# What the exercise asks
Of all the lines below, return only those starting with the line holding "C2: 680uF (plus" and going on through the line holding "U201: NE555 -> TLC555", exactly as written.

Collected data:
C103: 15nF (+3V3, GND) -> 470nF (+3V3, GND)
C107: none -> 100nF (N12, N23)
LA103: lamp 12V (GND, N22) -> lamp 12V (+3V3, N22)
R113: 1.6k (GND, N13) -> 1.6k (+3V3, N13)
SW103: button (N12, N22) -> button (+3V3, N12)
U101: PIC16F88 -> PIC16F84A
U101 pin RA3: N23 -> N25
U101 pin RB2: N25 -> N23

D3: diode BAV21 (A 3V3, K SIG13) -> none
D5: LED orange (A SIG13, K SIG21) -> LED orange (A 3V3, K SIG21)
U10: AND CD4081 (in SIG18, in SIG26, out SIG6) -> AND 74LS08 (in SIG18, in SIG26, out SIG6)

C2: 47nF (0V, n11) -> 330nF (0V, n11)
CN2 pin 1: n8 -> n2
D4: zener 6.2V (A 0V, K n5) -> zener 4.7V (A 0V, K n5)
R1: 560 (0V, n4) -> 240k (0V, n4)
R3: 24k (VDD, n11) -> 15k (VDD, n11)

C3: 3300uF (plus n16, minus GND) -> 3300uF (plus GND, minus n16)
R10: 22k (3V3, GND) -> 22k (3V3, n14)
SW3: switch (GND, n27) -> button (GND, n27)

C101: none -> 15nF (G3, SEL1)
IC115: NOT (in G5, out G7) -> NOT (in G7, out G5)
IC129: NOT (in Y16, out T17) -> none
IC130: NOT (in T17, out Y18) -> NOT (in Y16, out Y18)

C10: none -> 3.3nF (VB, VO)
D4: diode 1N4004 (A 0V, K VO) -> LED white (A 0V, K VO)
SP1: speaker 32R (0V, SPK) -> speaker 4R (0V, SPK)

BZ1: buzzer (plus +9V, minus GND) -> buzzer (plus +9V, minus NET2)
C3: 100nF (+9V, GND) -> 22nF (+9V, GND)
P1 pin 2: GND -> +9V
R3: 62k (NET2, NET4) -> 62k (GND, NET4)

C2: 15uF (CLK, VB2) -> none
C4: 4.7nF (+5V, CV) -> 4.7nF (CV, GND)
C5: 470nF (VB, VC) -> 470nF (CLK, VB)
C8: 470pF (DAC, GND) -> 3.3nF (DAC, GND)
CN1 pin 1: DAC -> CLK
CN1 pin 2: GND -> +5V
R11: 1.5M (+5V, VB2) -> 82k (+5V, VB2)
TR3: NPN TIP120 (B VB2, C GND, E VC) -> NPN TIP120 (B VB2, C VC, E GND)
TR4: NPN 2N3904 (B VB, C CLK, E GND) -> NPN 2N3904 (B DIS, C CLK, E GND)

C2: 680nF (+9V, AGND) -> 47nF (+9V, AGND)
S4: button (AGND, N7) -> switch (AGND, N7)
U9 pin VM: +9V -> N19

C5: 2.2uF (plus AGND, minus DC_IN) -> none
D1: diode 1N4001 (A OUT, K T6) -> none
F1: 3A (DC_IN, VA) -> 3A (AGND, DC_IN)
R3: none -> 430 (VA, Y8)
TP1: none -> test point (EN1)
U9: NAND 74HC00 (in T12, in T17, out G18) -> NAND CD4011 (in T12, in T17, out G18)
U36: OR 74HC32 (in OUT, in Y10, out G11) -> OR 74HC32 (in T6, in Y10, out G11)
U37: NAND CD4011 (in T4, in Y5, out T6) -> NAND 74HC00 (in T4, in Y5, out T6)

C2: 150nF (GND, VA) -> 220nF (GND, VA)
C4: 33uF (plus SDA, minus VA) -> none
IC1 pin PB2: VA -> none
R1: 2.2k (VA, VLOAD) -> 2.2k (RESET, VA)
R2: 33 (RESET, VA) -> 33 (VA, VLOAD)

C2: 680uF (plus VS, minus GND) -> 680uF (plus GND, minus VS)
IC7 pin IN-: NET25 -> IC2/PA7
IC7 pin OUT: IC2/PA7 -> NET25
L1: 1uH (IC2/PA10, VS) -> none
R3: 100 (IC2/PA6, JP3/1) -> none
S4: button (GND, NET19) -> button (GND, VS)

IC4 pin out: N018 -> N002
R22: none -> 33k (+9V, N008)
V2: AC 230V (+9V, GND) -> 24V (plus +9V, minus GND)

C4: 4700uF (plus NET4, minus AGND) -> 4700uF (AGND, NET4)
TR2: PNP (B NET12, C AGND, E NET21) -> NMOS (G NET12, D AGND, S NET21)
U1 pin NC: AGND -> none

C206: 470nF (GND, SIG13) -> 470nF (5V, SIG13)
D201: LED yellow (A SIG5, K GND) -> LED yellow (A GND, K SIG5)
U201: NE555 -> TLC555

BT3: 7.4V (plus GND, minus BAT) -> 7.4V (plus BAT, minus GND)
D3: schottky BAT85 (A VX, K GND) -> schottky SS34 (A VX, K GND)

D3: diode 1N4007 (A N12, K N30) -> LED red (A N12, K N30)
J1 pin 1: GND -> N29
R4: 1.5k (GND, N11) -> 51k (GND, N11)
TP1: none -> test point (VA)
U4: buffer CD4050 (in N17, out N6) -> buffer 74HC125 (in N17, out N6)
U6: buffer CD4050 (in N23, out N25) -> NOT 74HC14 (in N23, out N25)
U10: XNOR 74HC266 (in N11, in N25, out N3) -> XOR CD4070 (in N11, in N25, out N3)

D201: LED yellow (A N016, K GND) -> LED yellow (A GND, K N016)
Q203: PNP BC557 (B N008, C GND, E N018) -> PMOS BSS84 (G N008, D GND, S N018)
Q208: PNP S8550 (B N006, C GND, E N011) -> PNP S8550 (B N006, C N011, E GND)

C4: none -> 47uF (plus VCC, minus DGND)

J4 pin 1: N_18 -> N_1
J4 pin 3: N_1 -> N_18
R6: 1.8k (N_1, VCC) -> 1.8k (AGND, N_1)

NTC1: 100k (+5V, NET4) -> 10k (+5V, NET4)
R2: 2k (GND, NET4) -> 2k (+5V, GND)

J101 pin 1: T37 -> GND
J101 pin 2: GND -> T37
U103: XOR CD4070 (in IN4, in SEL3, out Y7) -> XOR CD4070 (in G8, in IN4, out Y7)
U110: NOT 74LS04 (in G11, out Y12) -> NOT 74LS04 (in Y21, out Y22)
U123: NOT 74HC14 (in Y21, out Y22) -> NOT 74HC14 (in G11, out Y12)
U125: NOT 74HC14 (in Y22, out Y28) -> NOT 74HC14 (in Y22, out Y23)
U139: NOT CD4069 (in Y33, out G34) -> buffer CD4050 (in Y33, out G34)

# Reply
C2: 680uF (plus VS, minus GND) -> 680uF (plus GND, minus VS)
IC7 pin IN-: NET25 -> IC2/PA7
IC7 pin OUT: IC2/PA7 -> NET25
L1: 1uH (IC2/PA10, VS) -> none
R3: 100 (IC2/PA6, JP3/1) -> none
S4: button (GND, NET19) -> button (GND, VS)

IC4 pin out: N018 -> N002
R22: none -> 33k (+9V, N008)
V2: AC 230V (+9V, GND) -> 24V (plus +9V, minus GND)

C4: 4700uF (plus NET4, minus AGND) -> 4700uF (AGND, NET4)
TR2: PNP (B NET12, C AGND, E NET21) -> NMOS (G NET12, D AGND, S NET21)
U1 pin NC: AGND -> none

C206: 470nF (GND, SIG13) -> 470nF (5V, SIG13)
D201: LED yellow (A SIG5, K GND) -> LED yellow (A GND, K SIG5)
U201: NE555 -> TLC555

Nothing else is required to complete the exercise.